WHAT YOU NEED TO DO
Copy out only the lines of the records below that contain the word "stairs". Case counts.
╭──
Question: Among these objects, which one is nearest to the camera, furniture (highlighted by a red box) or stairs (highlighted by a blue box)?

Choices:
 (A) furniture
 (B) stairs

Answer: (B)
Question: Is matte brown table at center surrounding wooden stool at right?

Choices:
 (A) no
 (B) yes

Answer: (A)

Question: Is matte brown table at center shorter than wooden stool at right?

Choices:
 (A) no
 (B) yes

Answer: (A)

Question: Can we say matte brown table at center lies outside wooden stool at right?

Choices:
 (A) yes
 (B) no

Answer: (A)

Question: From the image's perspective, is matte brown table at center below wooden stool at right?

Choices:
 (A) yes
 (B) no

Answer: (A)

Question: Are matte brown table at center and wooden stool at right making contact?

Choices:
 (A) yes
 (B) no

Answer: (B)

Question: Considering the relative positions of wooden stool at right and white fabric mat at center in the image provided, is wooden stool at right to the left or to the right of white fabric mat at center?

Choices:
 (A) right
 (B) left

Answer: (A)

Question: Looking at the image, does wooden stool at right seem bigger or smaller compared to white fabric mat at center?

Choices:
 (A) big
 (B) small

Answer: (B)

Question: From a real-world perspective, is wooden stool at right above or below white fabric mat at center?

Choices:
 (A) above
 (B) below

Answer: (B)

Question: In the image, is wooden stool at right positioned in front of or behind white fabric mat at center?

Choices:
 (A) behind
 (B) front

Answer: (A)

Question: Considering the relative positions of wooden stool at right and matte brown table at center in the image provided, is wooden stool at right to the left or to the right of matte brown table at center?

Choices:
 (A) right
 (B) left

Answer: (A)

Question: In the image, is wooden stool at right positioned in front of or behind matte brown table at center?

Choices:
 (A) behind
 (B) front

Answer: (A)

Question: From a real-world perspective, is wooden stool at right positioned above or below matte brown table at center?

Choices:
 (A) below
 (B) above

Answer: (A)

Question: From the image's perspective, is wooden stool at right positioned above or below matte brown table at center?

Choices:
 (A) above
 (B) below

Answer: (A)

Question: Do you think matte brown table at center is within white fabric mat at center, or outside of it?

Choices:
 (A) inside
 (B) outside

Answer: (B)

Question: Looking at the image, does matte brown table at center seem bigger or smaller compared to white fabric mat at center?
╰──
REPLY TO THE EXERCISE
Question: Among these objects, which one is nearest to the camera, furniture (highlighted by a red box) or stairs (highlighted by a blue box)?
 (B) stairs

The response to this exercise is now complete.